===== Task inputs =====
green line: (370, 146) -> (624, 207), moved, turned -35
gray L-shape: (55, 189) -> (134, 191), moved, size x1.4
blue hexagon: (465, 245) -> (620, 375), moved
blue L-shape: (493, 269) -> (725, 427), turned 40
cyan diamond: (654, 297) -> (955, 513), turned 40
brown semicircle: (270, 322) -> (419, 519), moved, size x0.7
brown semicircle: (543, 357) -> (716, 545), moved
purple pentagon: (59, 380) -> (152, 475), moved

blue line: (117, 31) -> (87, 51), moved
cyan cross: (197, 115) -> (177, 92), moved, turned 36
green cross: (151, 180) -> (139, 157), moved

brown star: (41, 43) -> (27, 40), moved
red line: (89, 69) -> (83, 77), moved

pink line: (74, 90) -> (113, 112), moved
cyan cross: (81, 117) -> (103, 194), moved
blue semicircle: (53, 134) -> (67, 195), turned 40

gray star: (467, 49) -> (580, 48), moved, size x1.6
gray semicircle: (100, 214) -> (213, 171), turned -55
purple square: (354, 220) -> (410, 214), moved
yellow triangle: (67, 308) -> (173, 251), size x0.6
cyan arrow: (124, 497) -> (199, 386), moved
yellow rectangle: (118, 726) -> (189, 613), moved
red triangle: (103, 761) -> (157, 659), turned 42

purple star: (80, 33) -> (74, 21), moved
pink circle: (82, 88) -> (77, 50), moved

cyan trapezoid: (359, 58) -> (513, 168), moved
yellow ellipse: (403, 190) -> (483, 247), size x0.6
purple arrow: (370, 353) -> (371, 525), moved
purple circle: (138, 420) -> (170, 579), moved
=====
===== Task inputs =====
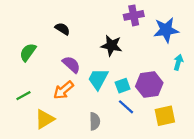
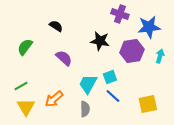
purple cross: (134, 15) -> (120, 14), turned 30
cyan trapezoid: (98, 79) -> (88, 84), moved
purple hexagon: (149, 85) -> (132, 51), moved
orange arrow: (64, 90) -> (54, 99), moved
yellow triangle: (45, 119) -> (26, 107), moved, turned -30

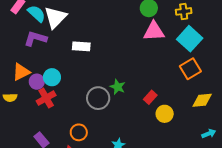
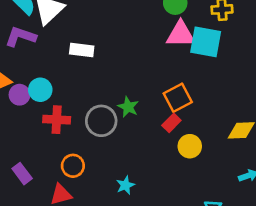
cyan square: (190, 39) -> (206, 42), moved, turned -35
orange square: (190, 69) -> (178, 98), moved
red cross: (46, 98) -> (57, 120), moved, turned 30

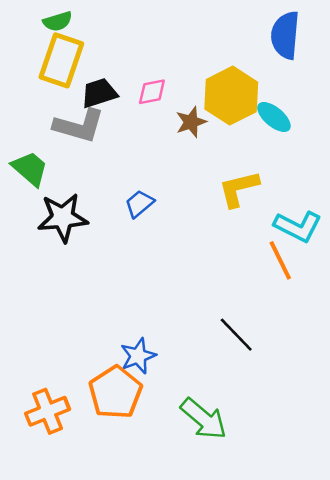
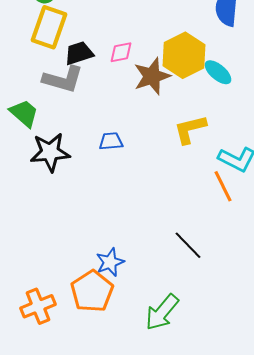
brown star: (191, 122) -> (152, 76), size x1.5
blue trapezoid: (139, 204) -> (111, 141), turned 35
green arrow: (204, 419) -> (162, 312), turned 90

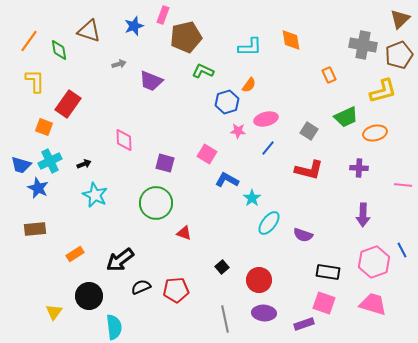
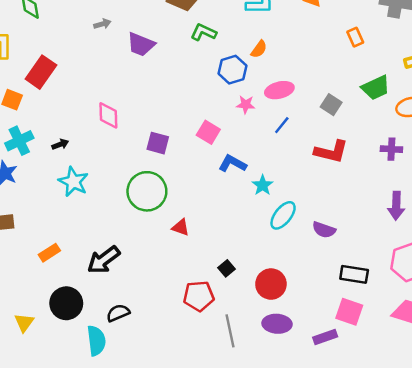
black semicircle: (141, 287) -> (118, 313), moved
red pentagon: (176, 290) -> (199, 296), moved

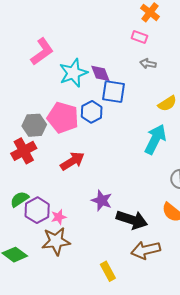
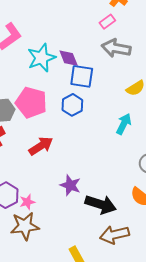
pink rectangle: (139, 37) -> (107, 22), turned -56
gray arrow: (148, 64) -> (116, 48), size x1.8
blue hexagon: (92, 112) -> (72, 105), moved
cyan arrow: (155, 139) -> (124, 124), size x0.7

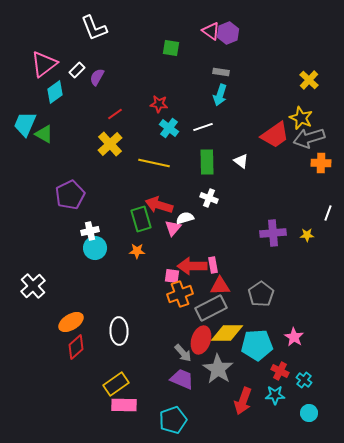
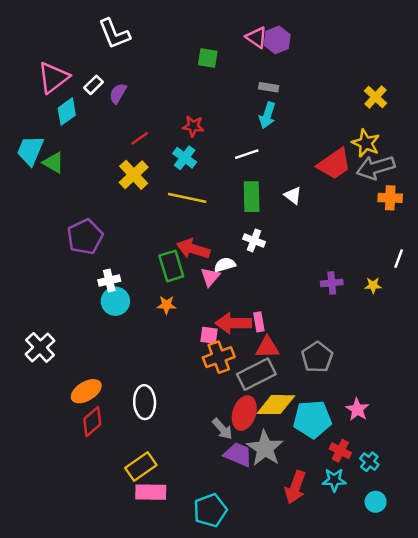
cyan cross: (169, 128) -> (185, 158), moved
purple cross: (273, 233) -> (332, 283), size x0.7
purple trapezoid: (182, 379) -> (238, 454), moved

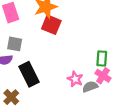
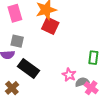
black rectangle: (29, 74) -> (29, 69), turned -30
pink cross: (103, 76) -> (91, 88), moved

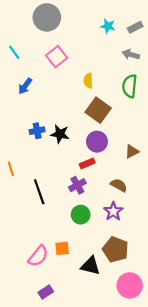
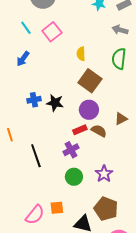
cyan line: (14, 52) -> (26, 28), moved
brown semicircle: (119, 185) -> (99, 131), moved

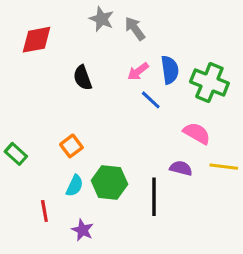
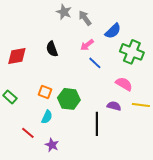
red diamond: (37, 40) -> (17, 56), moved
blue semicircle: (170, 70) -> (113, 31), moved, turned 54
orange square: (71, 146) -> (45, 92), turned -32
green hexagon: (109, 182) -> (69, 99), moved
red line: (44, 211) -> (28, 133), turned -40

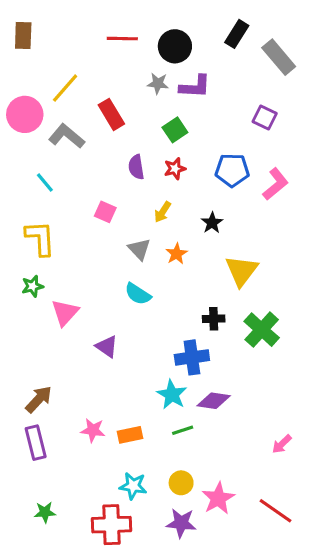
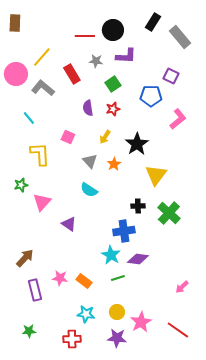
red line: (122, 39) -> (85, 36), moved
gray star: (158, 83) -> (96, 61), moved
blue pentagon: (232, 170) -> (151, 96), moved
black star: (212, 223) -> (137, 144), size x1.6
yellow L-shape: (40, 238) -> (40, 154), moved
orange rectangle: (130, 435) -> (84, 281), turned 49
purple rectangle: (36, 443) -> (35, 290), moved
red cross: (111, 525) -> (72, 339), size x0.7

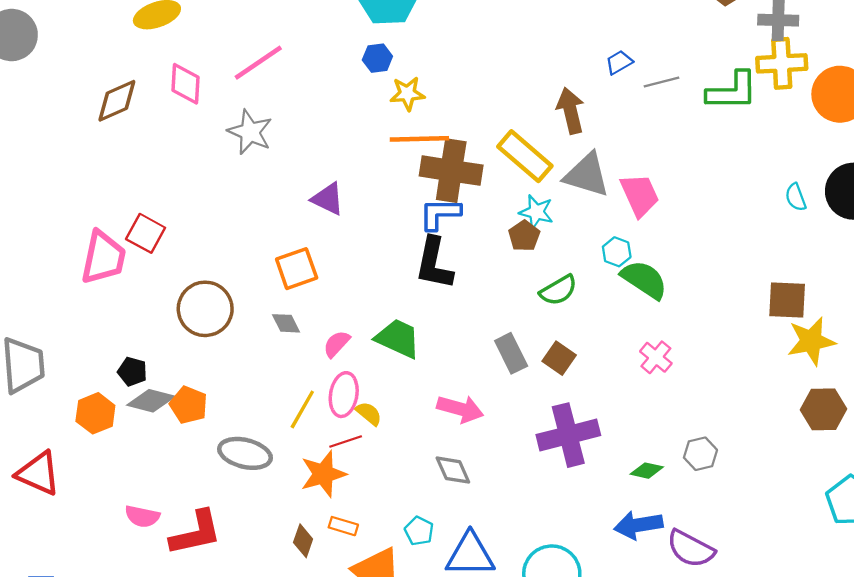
=====
- Problem description
Of the lines above, copy only those from the one holding "orange square: (190, 69) -> (178, 98), moved" to the one holding "blue hexagon: (92, 112) -> (72, 105), moved", both included, and exclude every image.

- Expected output
orange square: (190, 69) -> (178, 98), moved
red cross: (46, 98) -> (57, 120), moved, turned 30

brown star: (191, 122) -> (152, 76), size x1.5
blue trapezoid: (139, 204) -> (111, 141), turned 35
green arrow: (204, 419) -> (162, 312), turned 90

black semicircle: (141, 287) -> (118, 313), moved
red pentagon: (176, 290) -> (199, 296), moved

pink rectangle: (139, 37) -> (107, 22), turned -56
gray arrow: (148, 64) -> (116, 48), size x1.8
blue hexagon: (92, 112) -> (72, 105), moved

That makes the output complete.